#### Data shown
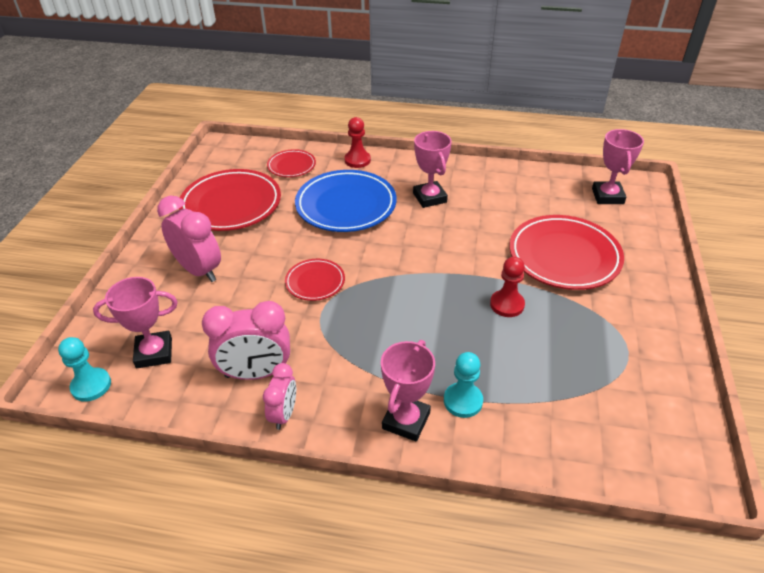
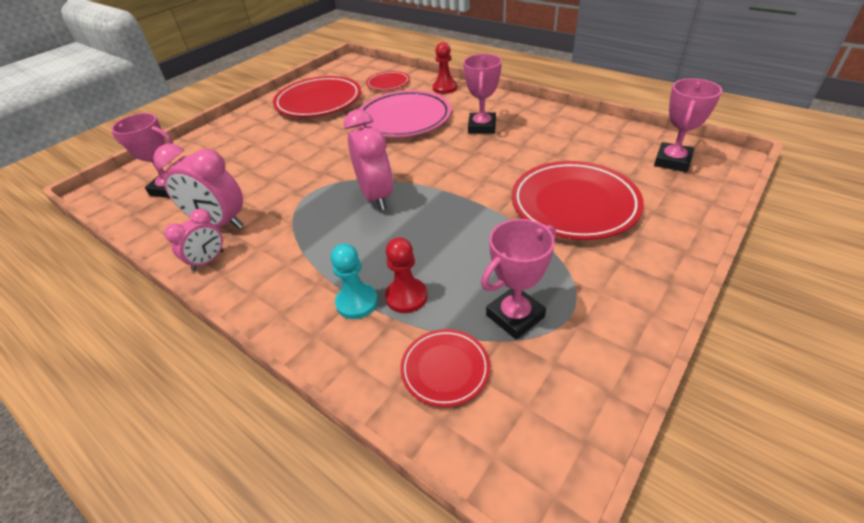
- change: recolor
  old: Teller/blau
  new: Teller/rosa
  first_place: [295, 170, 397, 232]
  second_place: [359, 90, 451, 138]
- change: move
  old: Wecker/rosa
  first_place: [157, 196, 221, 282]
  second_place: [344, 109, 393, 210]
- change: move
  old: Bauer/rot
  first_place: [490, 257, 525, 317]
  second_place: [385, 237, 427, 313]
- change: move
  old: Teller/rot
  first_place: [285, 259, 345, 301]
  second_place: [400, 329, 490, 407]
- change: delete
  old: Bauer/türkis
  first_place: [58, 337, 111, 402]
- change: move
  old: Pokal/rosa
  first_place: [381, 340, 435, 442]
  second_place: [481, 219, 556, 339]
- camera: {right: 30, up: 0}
########
**Aim of the task:**
Apart from the pictures, every line above must be printed exactly.

**Solution to this task:**
- change: recolor
  old: Teller/blau
  new: Teller/rosa
  first_place: [295, 170, 397, 232]
  second_place: [359, 90, 451, 138]
- change: move
  old: Wecker/rosa
  first_place: [157, 196, 221, 282]
  second_place: [344, 109, 393, 210]
- change: move
  old: Bauer/rot
  first_place: [490, 257, 525, 317]
  second_place: [385, 237, 427, 313]
- change: move
  old: Teller/rot
  first_place: [285, 259, 345, 301]
  second_place: [400, 329, 490, 407]
- change: delete
  old: Bauer/türkis
  first_place: [58, 337, 111, 402]
- change: move
  old: Pokal/rosa
  first_place: [381, 340, 435, 442]
  second_place: [481, 219, 556, 339]
- camera: {right: 30, up: 0}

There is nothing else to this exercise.